◆ What is being asked ◆
Only the pictures should be dropped; every line of the data must come back exactly as written.
•••••
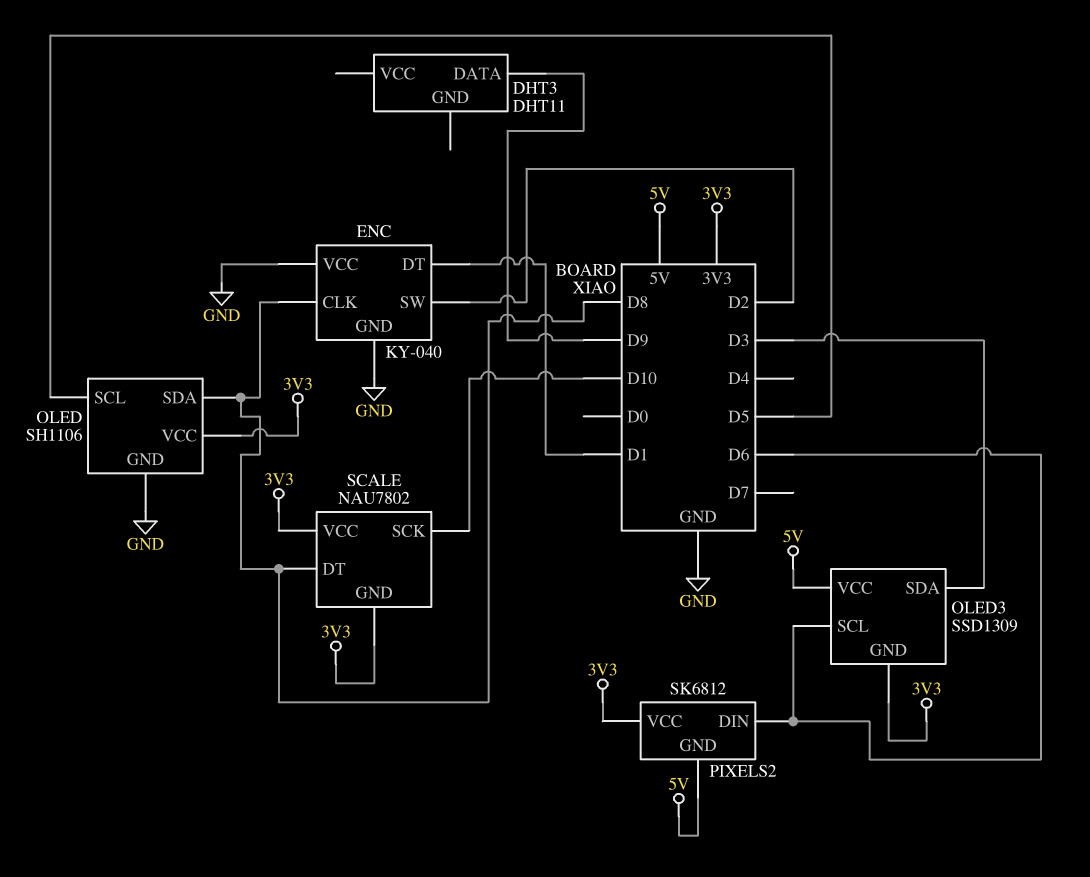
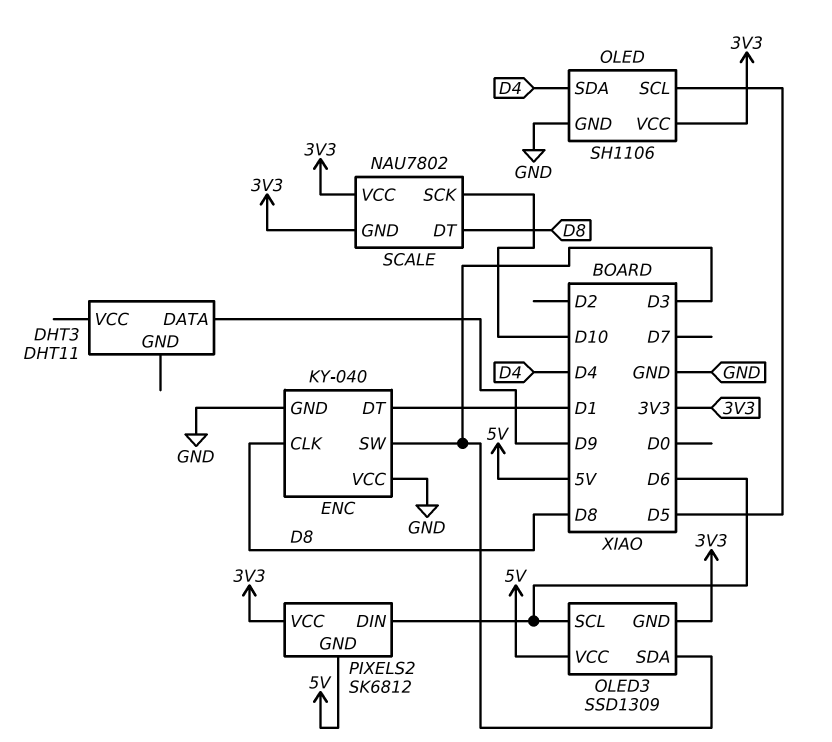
ENC pin SW: D2 -> D3
OLED pin SDA: D8 -> D4

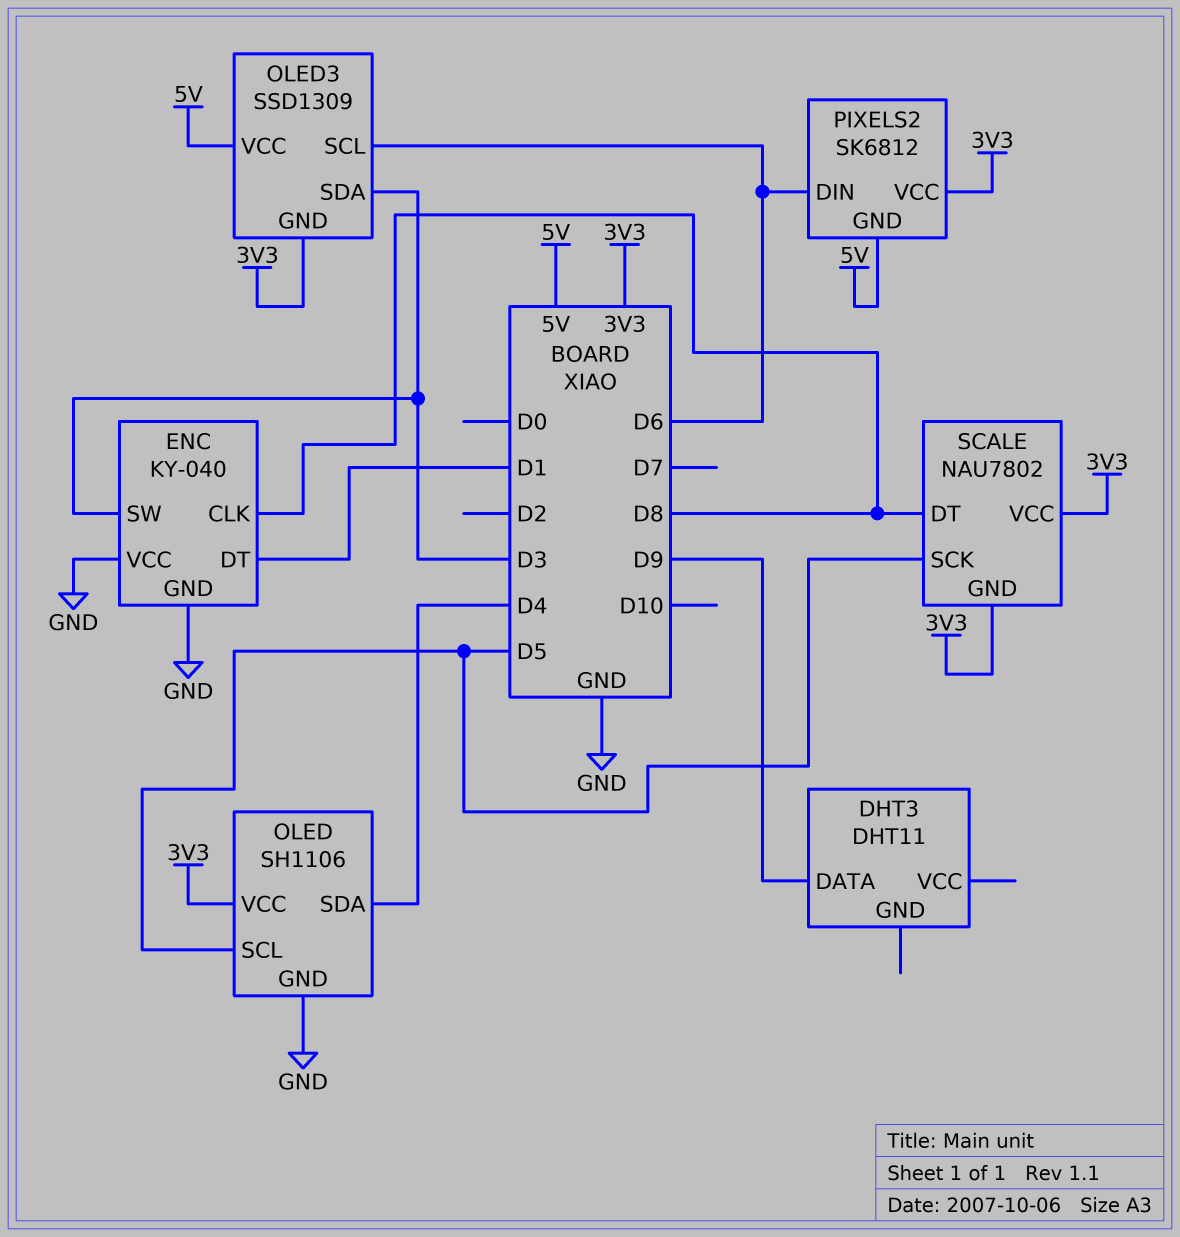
SCALE pin SCK: D10 -> D5

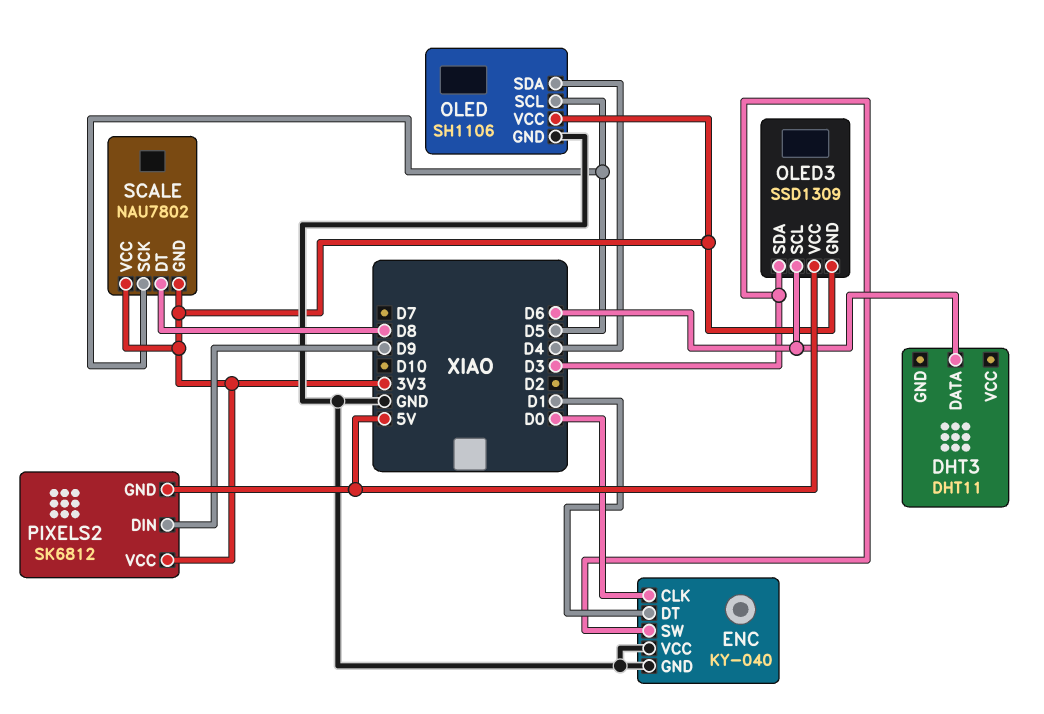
DHT3 pin DATA: D9 -> D6
ENC pin CLK: D8 -> D0
PIXELS2 pin DIN: D6 -> D9

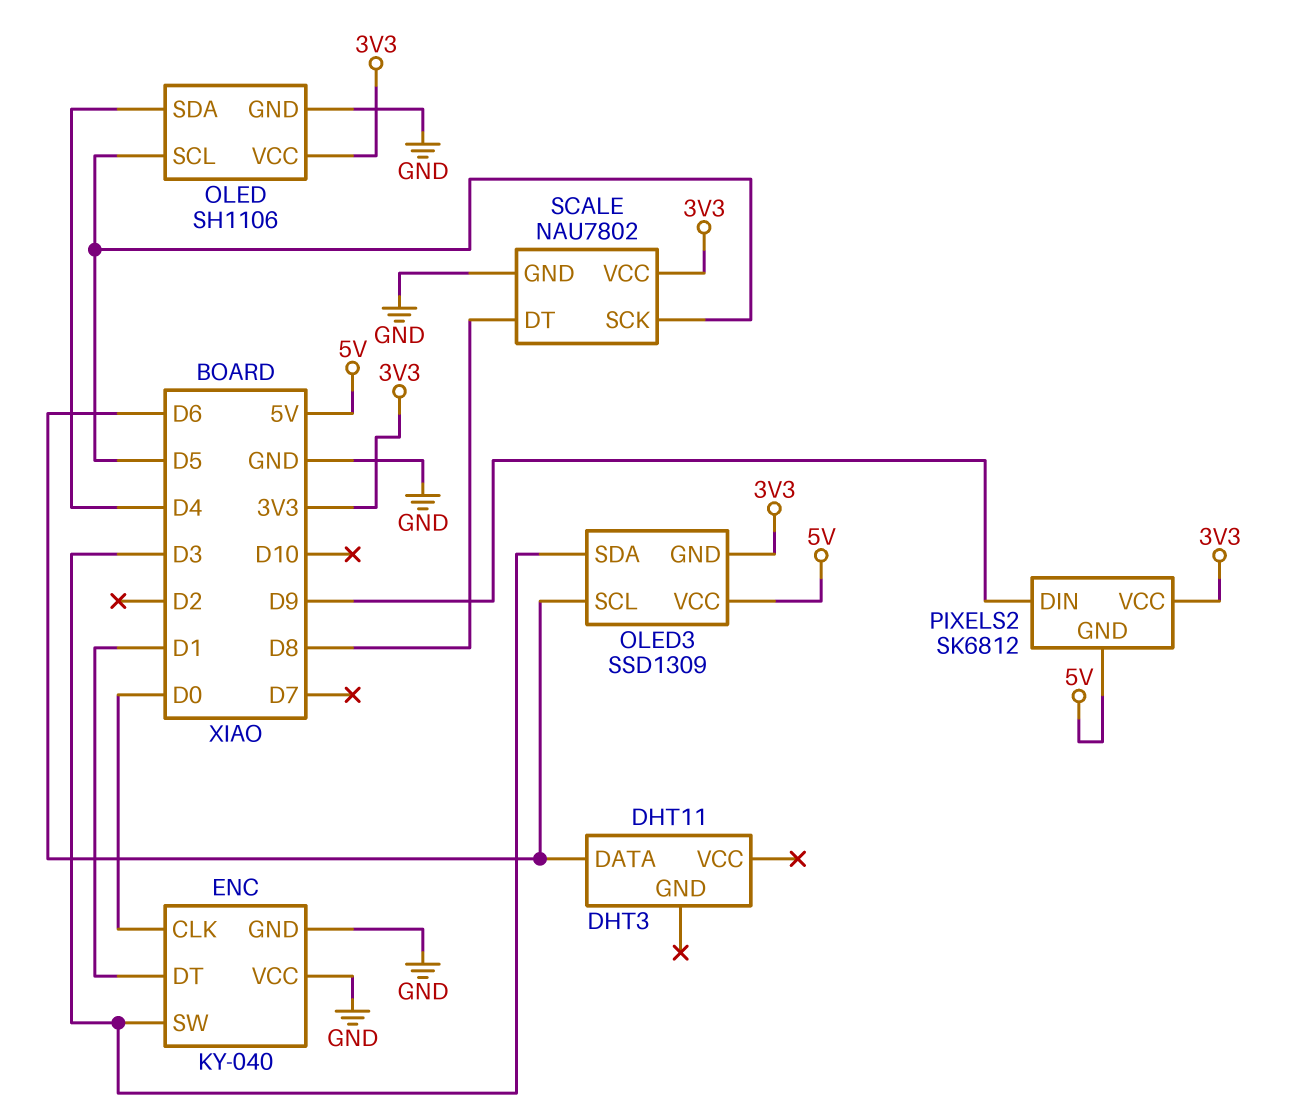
SCALE pin GND: 3V3 -> GND

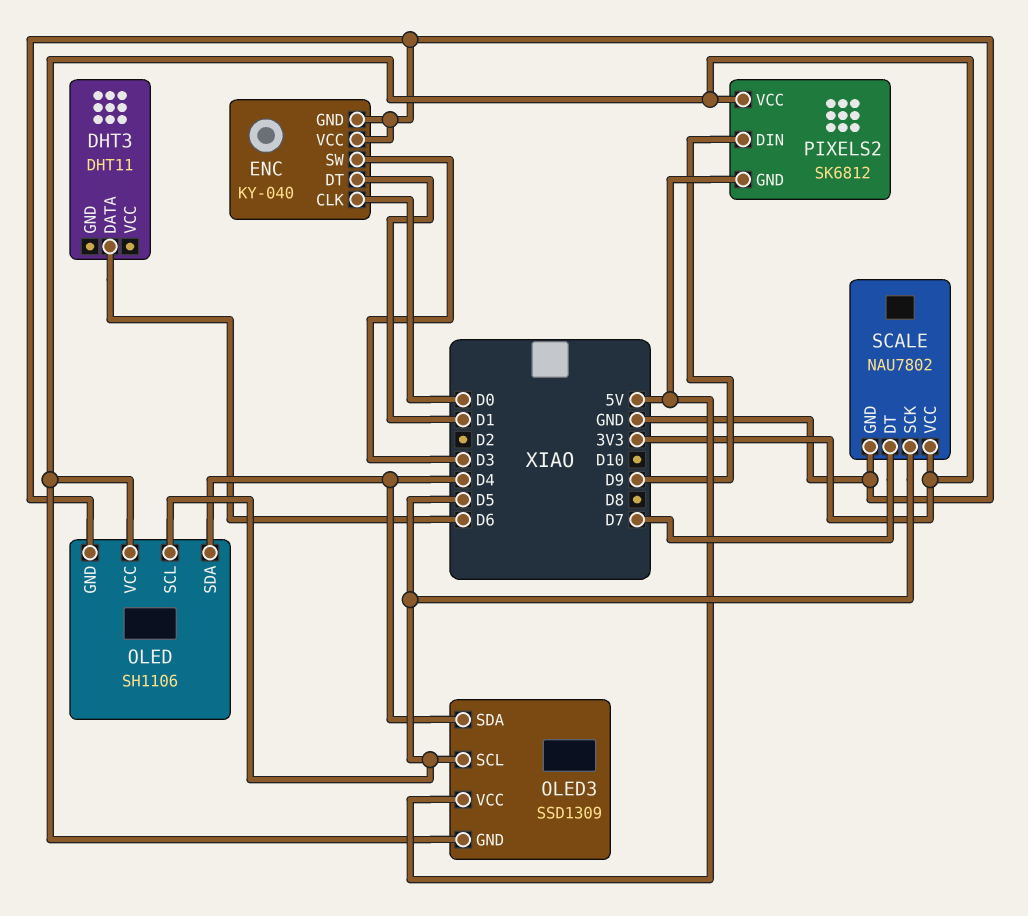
OLED3 pin SCL: D6 -> D5
OLED3 pin SDA: D3 -> D4
SCALE pin DT: D8 -> D7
•••••
◆ Answer to this exercise ◆
ENC pin SW: D2 -> D3
OLED pin SDA: D8 -> D4

SCALE pin SCK: D10 -> D5

DHT3 pin DATA: D9 -> D6
ENC pin CLK: D8 -> D0
PIXELS2 pin DIN: D6 -> D9

SCALE pin GND: 3V3 -> GND

OLED3 pin SCL: D6 -> D5
OLED3 pin SDA: D3 -> D4
SCALE pin DT: D8 -> D7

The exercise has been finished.